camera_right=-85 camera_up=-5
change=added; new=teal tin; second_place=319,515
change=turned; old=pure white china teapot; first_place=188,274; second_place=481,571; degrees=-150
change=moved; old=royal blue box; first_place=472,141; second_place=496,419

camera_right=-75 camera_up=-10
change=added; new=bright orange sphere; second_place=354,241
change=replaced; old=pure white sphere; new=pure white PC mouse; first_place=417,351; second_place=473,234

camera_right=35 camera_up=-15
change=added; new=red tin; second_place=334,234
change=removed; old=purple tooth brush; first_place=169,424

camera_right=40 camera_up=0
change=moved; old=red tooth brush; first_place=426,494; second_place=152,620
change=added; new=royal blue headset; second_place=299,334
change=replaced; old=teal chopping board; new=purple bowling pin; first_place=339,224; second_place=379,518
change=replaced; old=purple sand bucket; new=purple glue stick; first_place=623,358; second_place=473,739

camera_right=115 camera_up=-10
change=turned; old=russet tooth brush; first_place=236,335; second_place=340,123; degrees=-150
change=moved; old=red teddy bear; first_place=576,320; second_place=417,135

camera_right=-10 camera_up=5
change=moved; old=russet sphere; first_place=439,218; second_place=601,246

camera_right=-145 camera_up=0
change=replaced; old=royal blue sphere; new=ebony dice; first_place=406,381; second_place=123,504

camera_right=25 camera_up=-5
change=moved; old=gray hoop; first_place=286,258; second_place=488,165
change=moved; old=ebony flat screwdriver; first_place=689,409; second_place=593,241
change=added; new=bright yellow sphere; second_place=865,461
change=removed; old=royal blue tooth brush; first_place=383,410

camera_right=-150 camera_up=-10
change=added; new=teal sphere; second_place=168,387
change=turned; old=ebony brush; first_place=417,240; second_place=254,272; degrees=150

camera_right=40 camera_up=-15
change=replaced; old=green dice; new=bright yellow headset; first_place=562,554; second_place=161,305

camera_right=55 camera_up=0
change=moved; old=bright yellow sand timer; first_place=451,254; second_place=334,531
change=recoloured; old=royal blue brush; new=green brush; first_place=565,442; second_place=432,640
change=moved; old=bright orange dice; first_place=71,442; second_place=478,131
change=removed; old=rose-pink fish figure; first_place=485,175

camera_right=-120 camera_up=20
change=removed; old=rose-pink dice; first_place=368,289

§ §

• **Work instruction**: Could you retype every line of the data exactly?

• **Exercise answer**:
camera_right=-85 camera_up=-5
change=added; new=teal tin; second_place=319,515
change=turned; old=pure white china teapot; first_place=188,274; second_place=481,571; degrees=-150
change=moved; old=royal blue box; first_place=472,141; second_place=496,419

camera_right=-75 camera_up=-10
change=added; new=bright orange sphere; second_place=354,241
change=replaced; old=pure white sphere; new=pure white PC mouse; first_place=417,351; second_place=473,234

camera_right=35 camera_up=-15
change=added; new=red tin; second_place=334,234
change=removed; old=purple tooth brush; first_place=169,424

camera_right=40 camera_up=0
change=moved; old=red tooth brush; first_place=426,494; second_place=152,620
change=added; new=royal blue headset; second_place=299,334
change=replaced; old=teal chopping board; new=purple bowling pin; first_place=339,224; second_place=379,518
change=replaced; old=purple sand bucket; new=purple glue stick; first_place=623,358; second_place=473,739

camera_right=115 camera_up=-10
change=turned; old=russet tooth brush; first_place=236,335; second_place=340,123; degrees=-150
change=moved; old=red teddy bear; first_place=576,320; second_place=417,135

camera_right=-10 camera_up=5
change=moved; old=russet sphere; first_place=439,218; second_place=601,246

camera_right=-145 camera_up=0
change=replaced; old=royal blue sphere; new=ebony dice; first_place=406,381; second_place=123,504

camera_right=25 camera_up=-5
change=moved; old=gray hoop; first_place=286,258; second_place=488,165
change=moved; old=ebony flat screwdriver; first_place=689,409; second_place=593,241
change=added; new=bright yellow sphere; second_place=865,461
change=removed; old=royal blue tooth brush; first_place=383,410

camera_right=-150 camera_up=-10
change=added; new=teal sphere; second_place=168,387
change=turned; old=ebony brush; first_place=417,240; second_place=254,272; degrees=150

camera_right=40 camera_up=-15
change=replaced; old=green dice; new=bright yellow headset; first_place=562,554; second_place=161,305

camera_right=55 camera_up=0
change=moved; old=bright yellow sand timer; first_place=451,254; second_place=334,531
change=recoloured; old=royal blue brush; new=green brush; first_place=565,442; second_place=432,640
change=moved; old=bright orange dice; first_place=71,442; second_place=478,131
change=removed; old=rose-pink fish figure; first_place=485,175

camera_right=-120 camera_up=20
change=removed; old=rose-pink dice; first_place=368,289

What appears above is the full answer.